[Data to process — start]

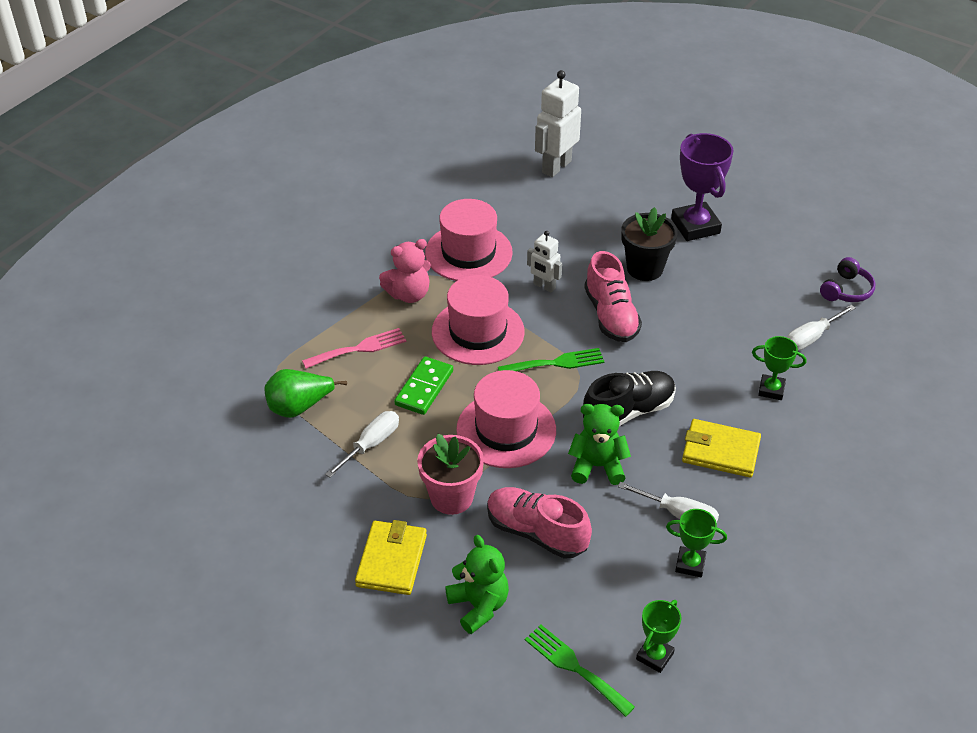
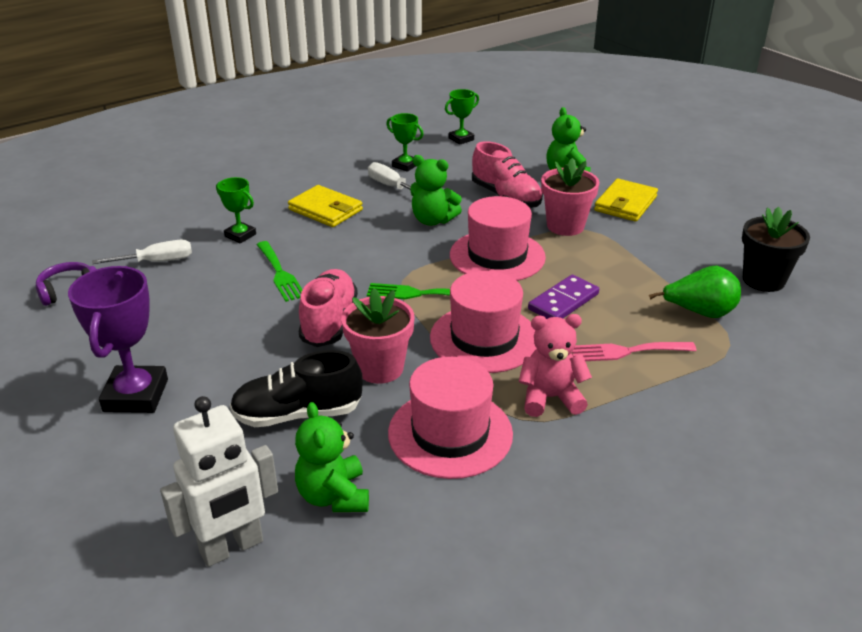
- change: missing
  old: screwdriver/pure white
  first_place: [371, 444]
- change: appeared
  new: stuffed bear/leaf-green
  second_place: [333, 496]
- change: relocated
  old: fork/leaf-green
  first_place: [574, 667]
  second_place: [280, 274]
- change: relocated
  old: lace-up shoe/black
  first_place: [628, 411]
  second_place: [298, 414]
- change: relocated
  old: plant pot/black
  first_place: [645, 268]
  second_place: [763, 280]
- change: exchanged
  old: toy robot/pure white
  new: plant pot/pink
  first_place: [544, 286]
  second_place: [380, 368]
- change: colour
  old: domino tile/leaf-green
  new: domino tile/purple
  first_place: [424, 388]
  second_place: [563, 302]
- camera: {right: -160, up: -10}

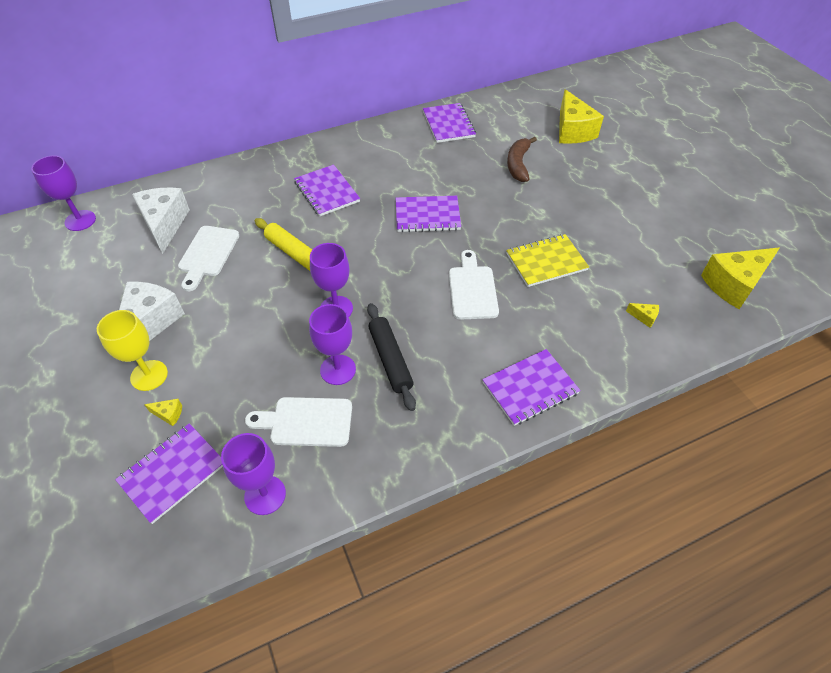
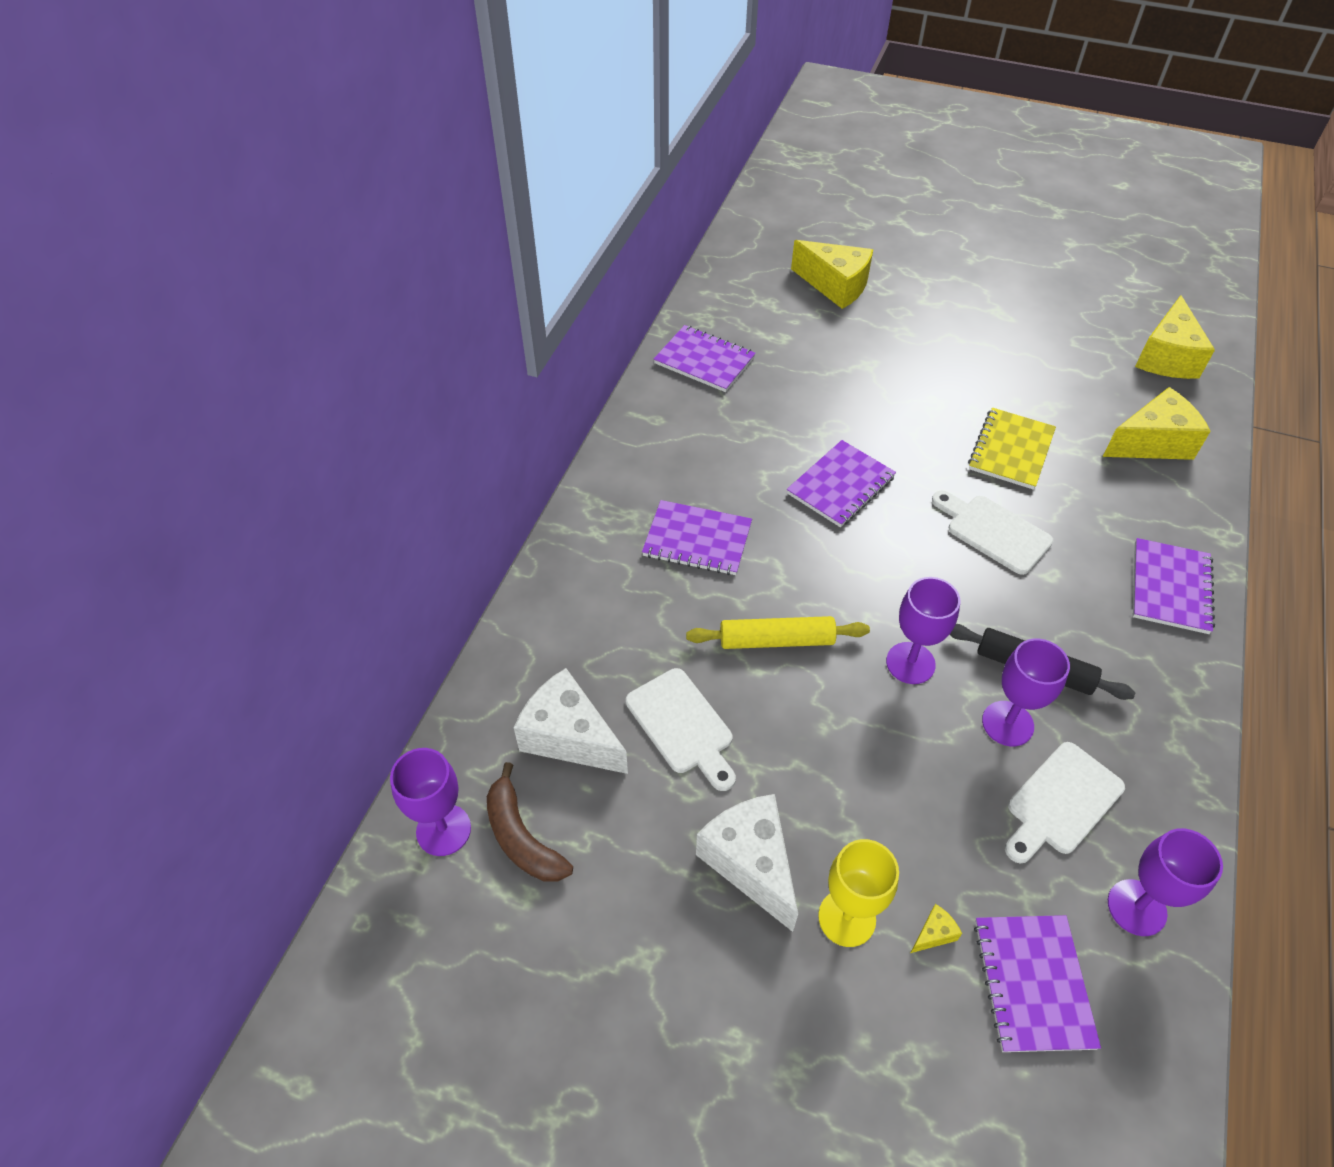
- change: relocated
  old: toy banana/russet
  first_place: [518, 164]
  second_place: [522, 837]
- change: size
  old: piece of cheese/yellow
  first_place: [644, 317]
  second_place: [1152, 443]
  factor: 2.5
- camera: {right: -45, up: 0}

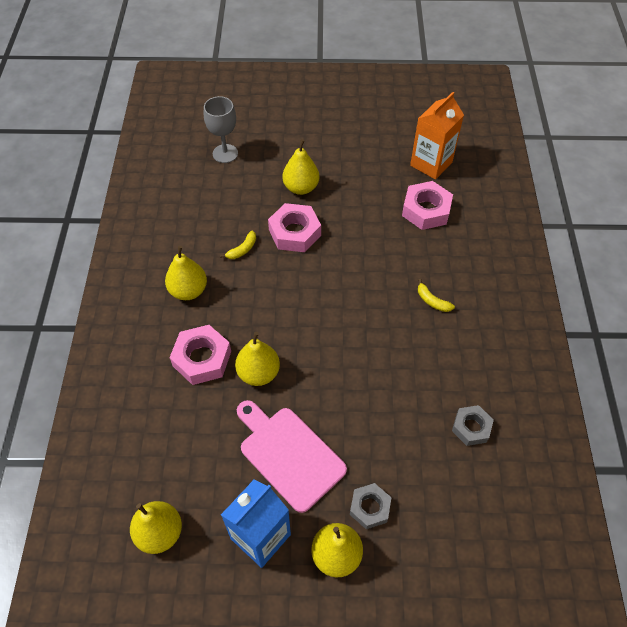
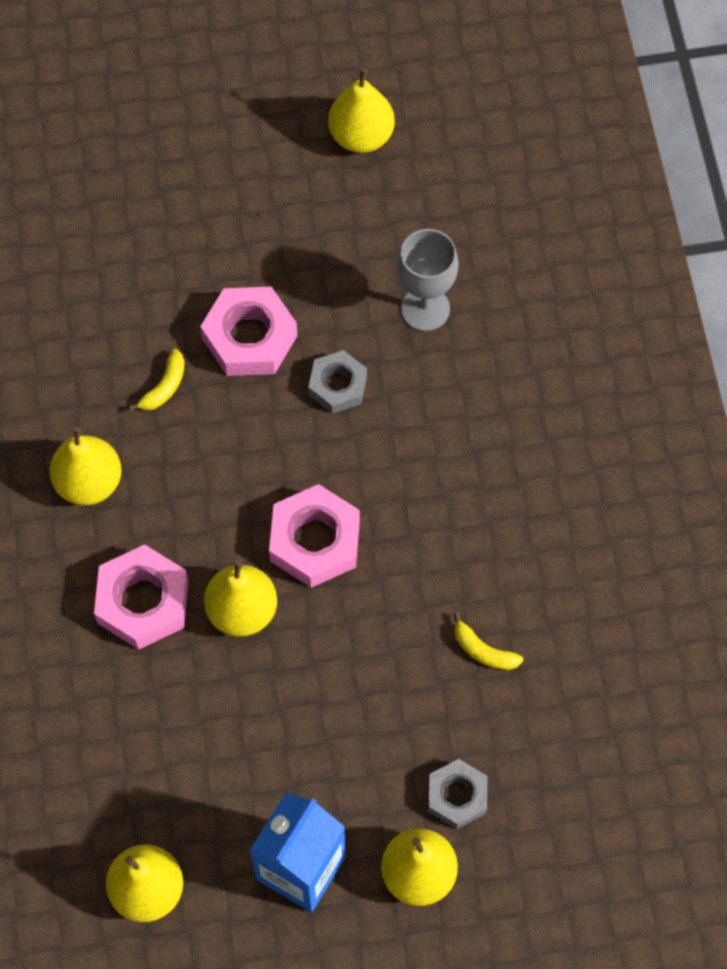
- change: missing
  old: chopping board/pink
  first_place: [289, 454]
- change: missing
  old: juice carton/bright orange
  first_place: [431, 164]
- change: relocated
  old: goblet/grey
  first_place: [225, 153]
  second_place: [425, 309]
- change: relocated
  old: pear fruit/yellow
  first_place: [301, 188]
  second_place: [361, 136]
- change: relocated
  old: nut/pink
  first_place: [426, 210]
  second_place: [315, 541]
- change: relocated
  old: toy banana/yellow
  first_place: [432, 301]
  second_place: [483, 650]
- change: relocated
  old: nut/grey
  first_place: [471, 427]
  second_place: [337, 385]
- camera: {right: -10, up: 10}

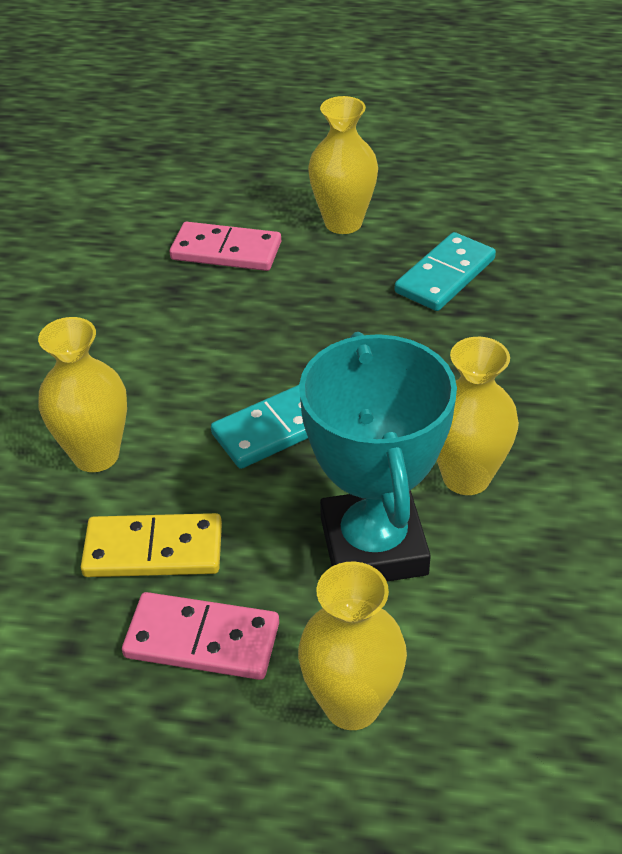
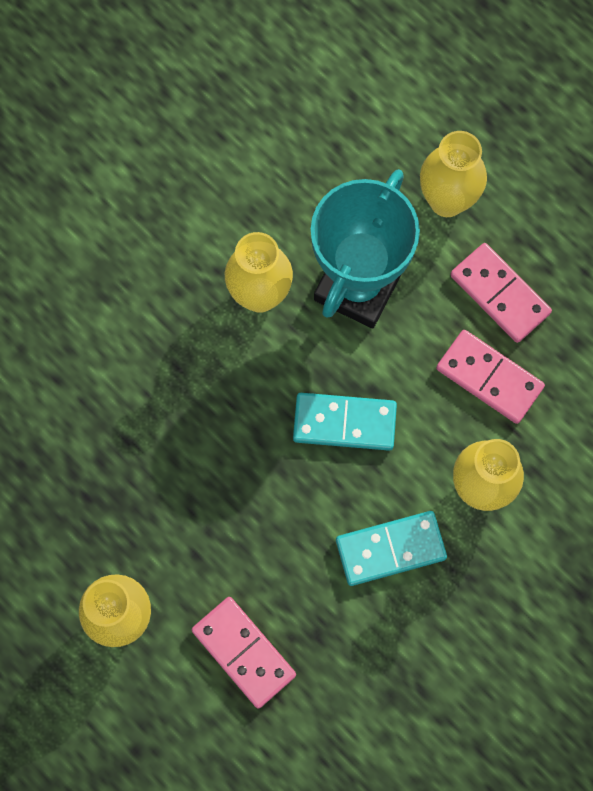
- change: relocated
  old: domino tile/aqua
  first_place: [445, 276]
  second_place: [390, 549]
- change: colour
  old: domino tile/yellow
  new: domino tile/pink
  first_place: [153, 550]
  second_place: [489, 377]
- camera: {right: -145, up: 30}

[Data to process — finish]

● **Work instructions**: Find every line in the records above that holds the word "black", and copy each one.

● **Task response**:
  old: lace-up shoe/black
  old: plant pot/black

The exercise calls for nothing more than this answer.